Records from a collection
━━━

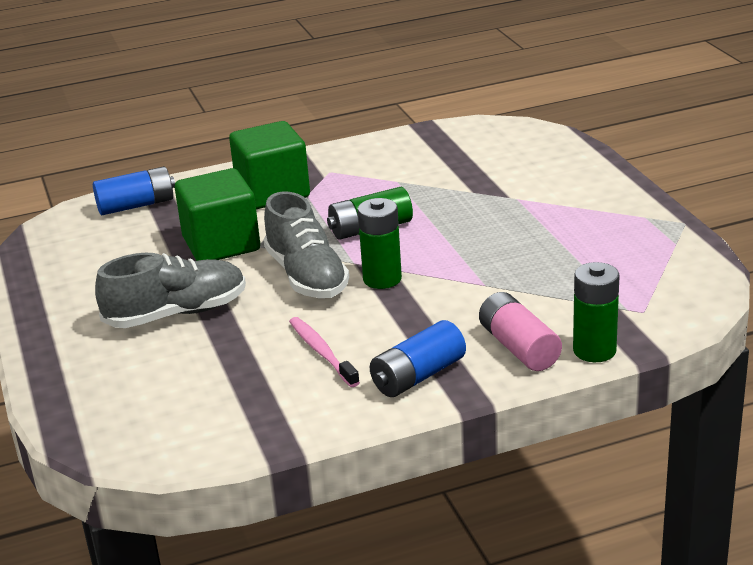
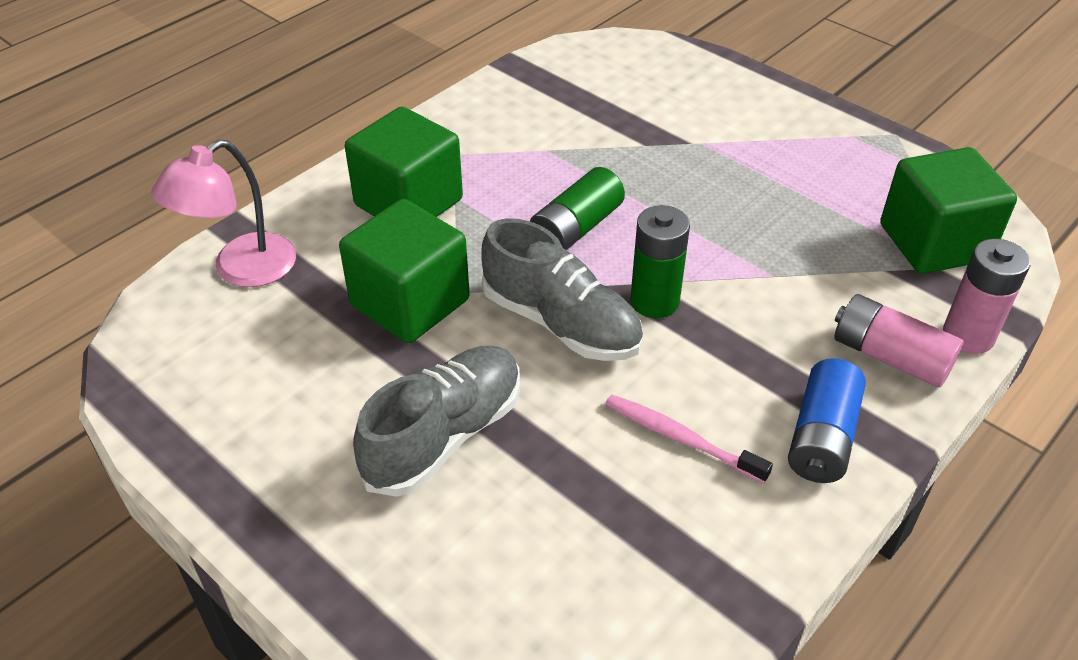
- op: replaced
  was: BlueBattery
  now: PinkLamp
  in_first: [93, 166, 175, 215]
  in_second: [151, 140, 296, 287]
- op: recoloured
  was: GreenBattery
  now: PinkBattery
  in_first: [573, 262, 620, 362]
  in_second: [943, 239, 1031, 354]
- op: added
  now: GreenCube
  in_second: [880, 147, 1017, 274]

━━━

• EXERCISE INSTRUCTIONS: Only the records, copied exactly and free of pictures, belong in the answer.

• SOLUTION TO THE PROBLEM:
- op: replaced
  was: BlueBattery
  now: PinkLamp
  in_first: [93, 166, 175, 215]
  in_second: [151, 140, 296, 287]
- op: recoloured
  was: GreenBattery
  now: PinkBattery
  in_first: [573, 262, 620, 362]
  in_second: [943, 239, 1031, 354]
- op: added
  now: GreenCube
  in_second: [880, 147, 1017, 274]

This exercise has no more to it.